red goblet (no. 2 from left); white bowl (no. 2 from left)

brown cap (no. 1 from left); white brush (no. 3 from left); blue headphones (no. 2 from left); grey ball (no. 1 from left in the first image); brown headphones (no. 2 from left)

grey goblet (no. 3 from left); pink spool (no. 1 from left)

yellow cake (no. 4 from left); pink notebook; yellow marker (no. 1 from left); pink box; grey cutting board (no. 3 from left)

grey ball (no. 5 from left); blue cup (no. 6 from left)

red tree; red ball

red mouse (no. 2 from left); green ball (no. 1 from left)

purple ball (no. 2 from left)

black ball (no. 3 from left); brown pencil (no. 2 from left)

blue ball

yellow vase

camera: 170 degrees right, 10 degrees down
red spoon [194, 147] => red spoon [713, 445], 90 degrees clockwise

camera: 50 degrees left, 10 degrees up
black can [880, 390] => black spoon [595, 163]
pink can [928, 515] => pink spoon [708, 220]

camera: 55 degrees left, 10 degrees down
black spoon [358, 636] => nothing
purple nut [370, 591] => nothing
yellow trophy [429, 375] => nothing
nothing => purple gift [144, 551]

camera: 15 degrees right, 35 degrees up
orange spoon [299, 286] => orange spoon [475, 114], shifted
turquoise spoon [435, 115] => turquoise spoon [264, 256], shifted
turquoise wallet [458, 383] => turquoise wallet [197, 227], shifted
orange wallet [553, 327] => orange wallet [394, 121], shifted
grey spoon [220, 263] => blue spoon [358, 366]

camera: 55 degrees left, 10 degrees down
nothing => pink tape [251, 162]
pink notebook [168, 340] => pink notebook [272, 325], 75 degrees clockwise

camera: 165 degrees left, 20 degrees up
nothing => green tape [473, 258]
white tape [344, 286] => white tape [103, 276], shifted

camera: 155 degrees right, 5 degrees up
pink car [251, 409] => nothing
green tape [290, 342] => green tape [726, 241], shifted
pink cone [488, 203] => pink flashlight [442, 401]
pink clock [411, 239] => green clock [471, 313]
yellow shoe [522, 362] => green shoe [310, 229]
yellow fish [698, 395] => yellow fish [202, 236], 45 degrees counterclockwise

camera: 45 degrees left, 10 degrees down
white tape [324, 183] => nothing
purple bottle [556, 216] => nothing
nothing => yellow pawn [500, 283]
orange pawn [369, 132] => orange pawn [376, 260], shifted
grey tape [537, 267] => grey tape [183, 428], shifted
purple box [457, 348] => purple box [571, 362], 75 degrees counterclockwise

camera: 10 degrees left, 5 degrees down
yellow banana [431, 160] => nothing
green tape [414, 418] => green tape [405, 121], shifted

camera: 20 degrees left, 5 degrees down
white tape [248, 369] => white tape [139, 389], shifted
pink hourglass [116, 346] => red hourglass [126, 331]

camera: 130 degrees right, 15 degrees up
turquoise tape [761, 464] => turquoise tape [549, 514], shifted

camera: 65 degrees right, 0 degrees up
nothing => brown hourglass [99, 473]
───
Reply with the count alone: how many lines of the records contain the string "goblet"?

## Solution for this task
2